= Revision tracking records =
= Beginning of Section =

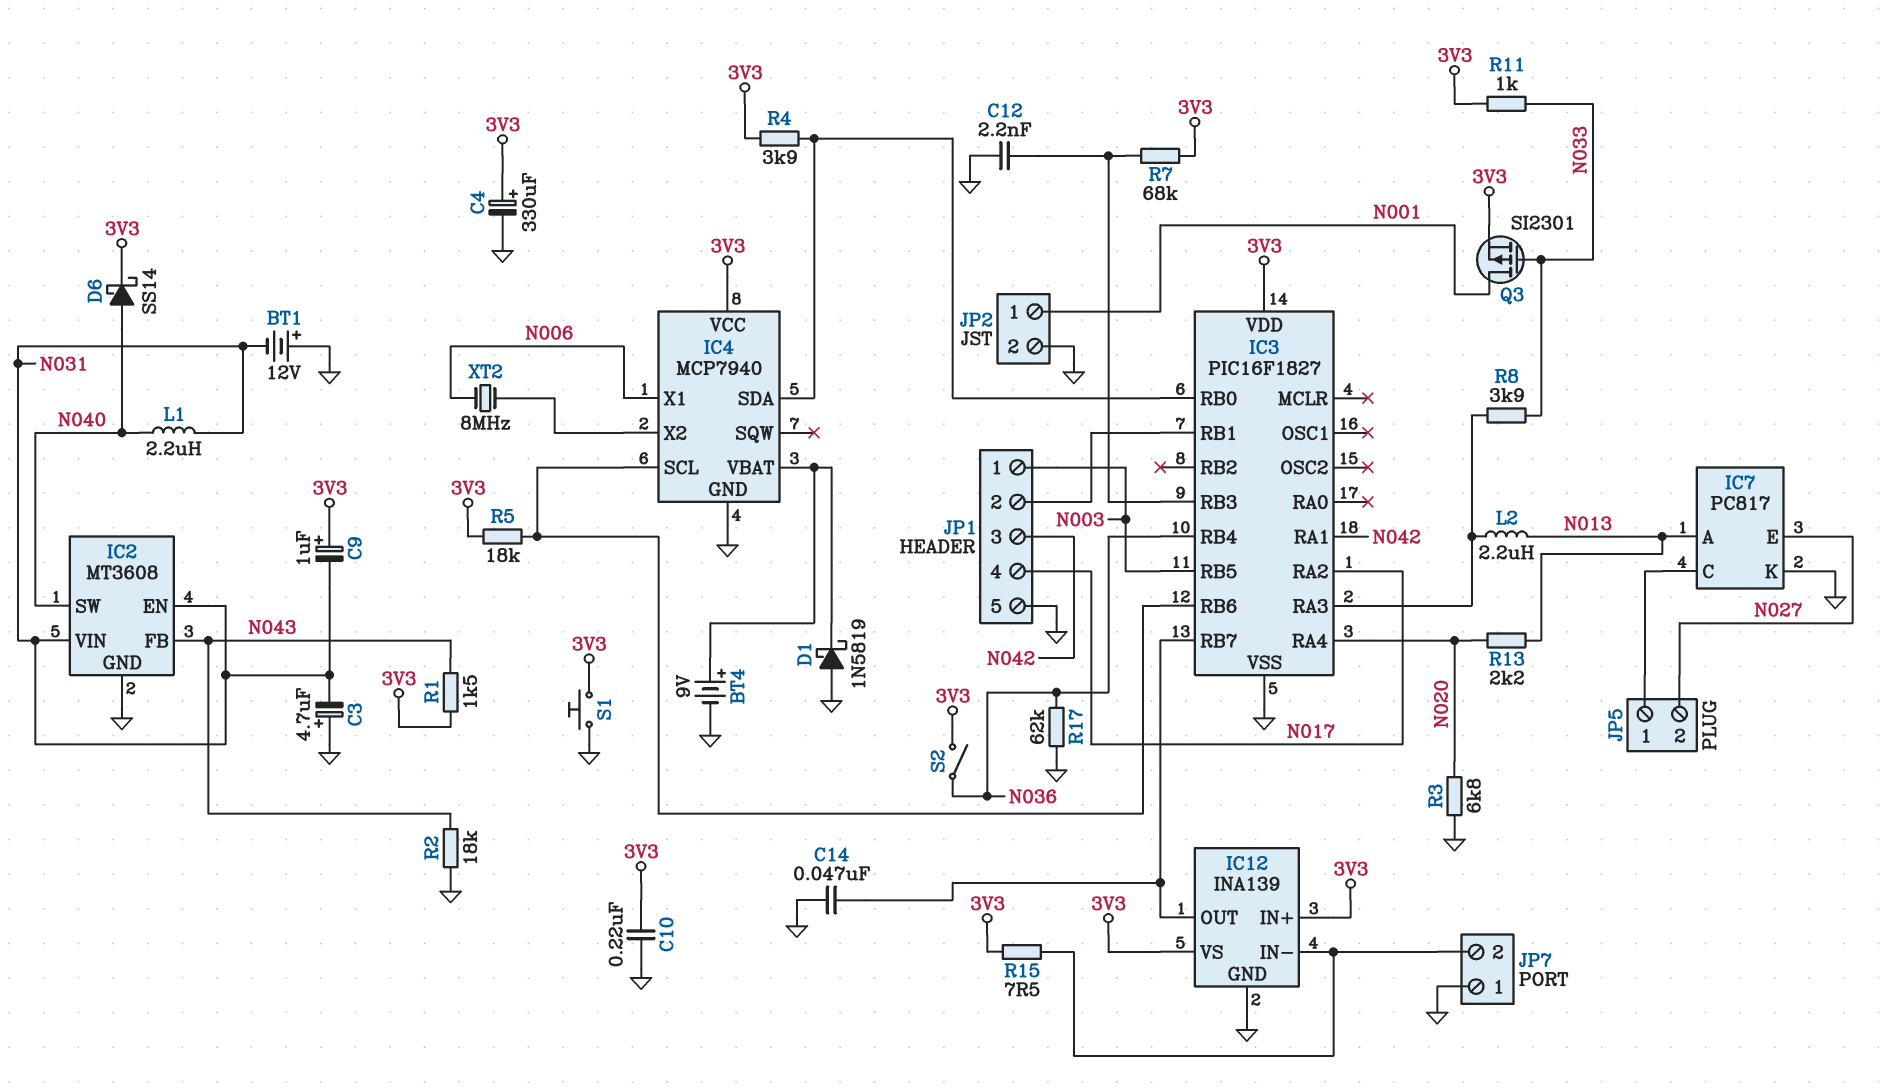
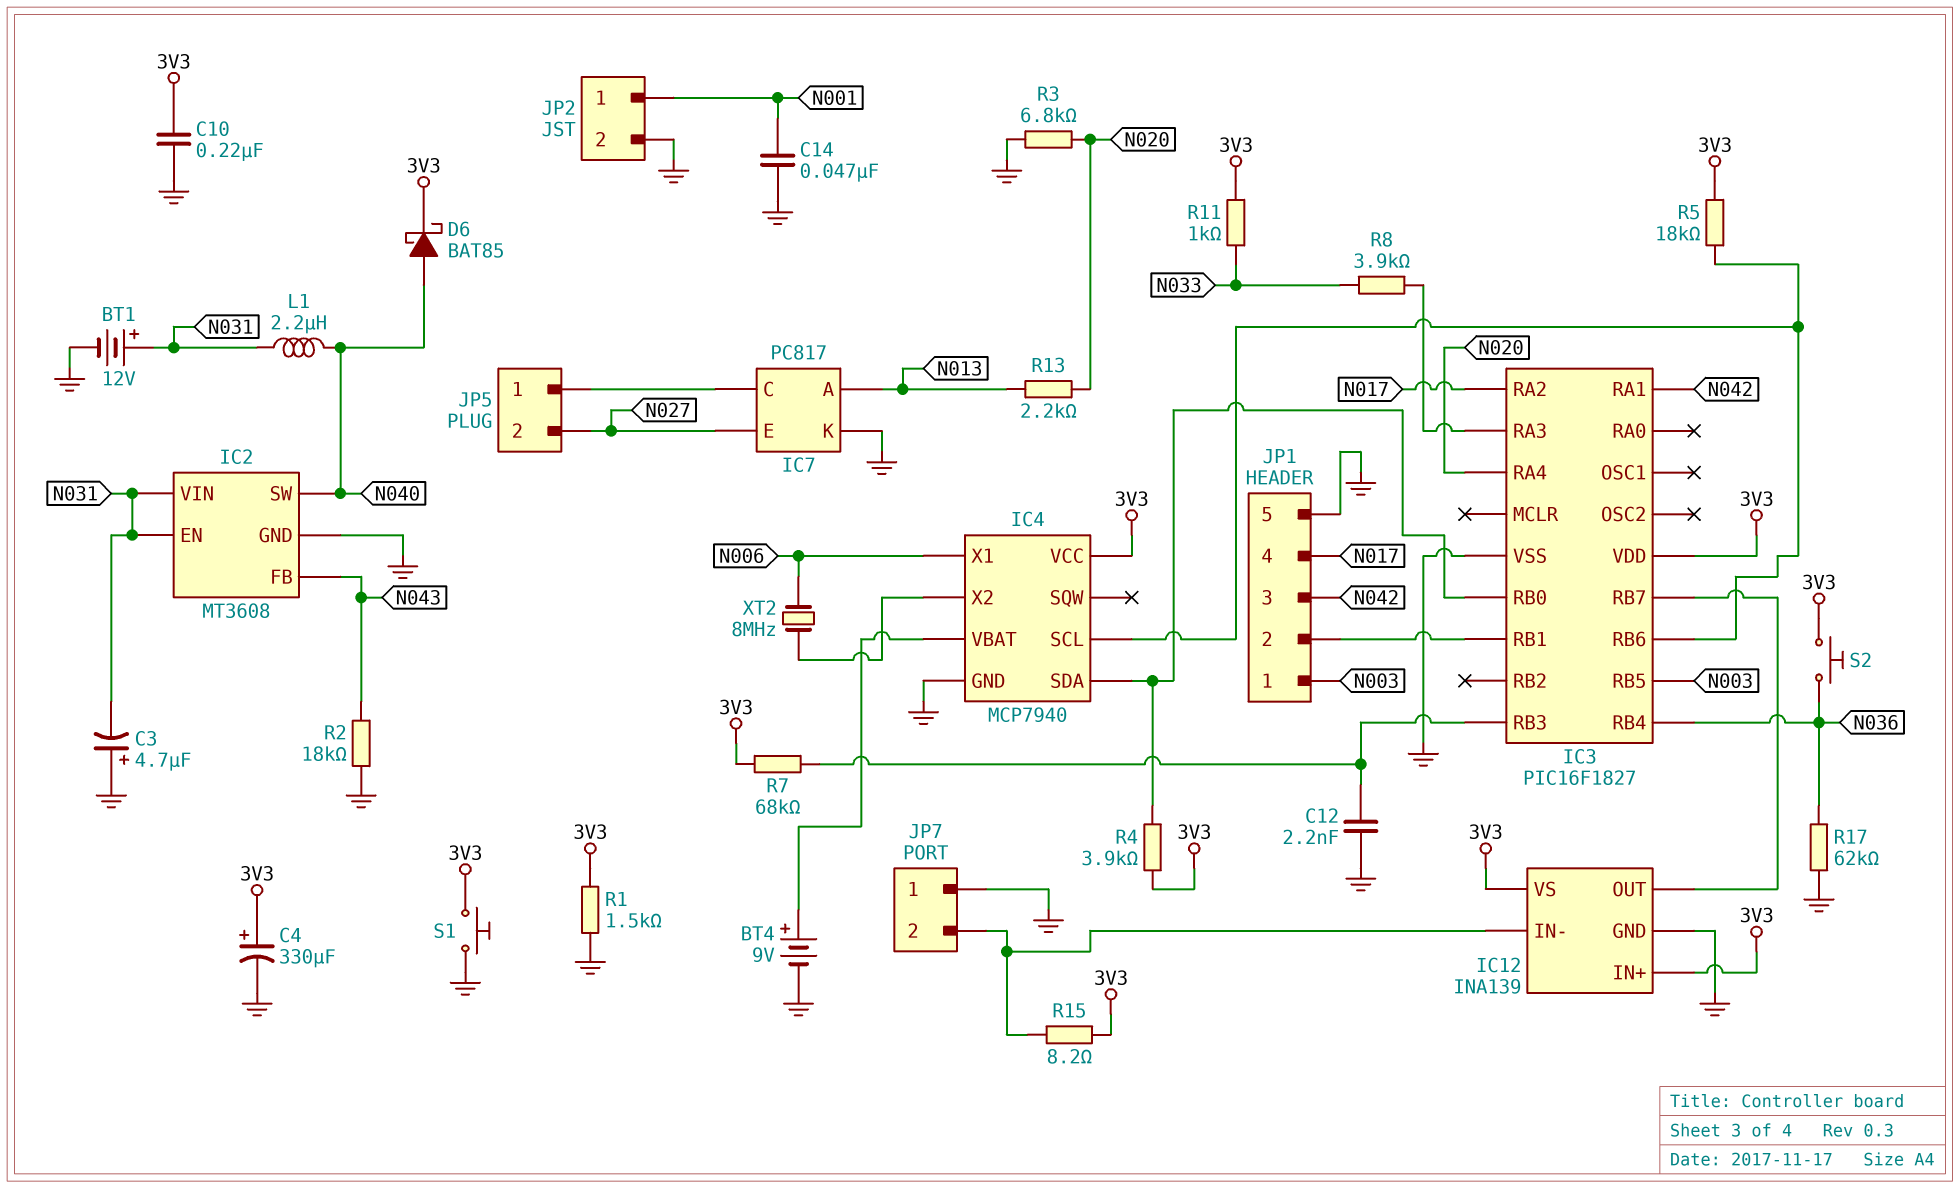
BT1: 12V (plus GND, minus N031) -> 12V (plus N031, minus GND)
C9: 1uF (plus 3V3, minus N031) -> none
C14: 47nF (GND, IC3/RB7) -> 47nF (GND, N001)
D1: schottky 1N5819 (A GND, K IC4/VBAT) -> none
D6: schottky SS14 (A N040, K 3V3) -> schottky BAT85 (A N040, K 3V3)
L2: 2.2uH (IC3/RA3, N013) -> none
Q3: PMOS SI2301 (G N033, D N001, S 3V3) -> none
R1: 1.5k (3V3, N043) -> 1.5k (3V3, GND)
R15: 7.5 (3V3, IC12/IN-) -> 8.2 (3V3, IC12/IN-)
S2: switch (3V3, N036) -> button (3V3, N036)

= End of Section =

= Exercise =
Please hand back every entry above exactly, with no images in the copy.

= Response to the exercise =
BT1: 12V (plus GND, minus N031) -> 12V (plus N031, minus GND)
C9: 1uF (plus 3V3, minus N031) -> none
C14: 47nF (GND, IC3/RB7) -> 47nF (GND, N001)
D1: schottky 1N5819 (A GND, K IC4/VBAT) -> none
D6: schottky SS14 (A N040, K 3V3) -> schottky BAT85 (A N040, K 3V3)
L2: 2.2uH (IC3/RA3, N013) -> none
Q3: PMOS SI2301 (G N033, D N001, S 3V3) -> none
R1: 1.5k (3V3, N043) -> 1.5k (3V3, GND)
R15: 7.5 (3V3, IC12/IN-) -> 8.2 (3V3, IC12/IN-)
S2: switch (3V3, N036) -> button (3V3, N036)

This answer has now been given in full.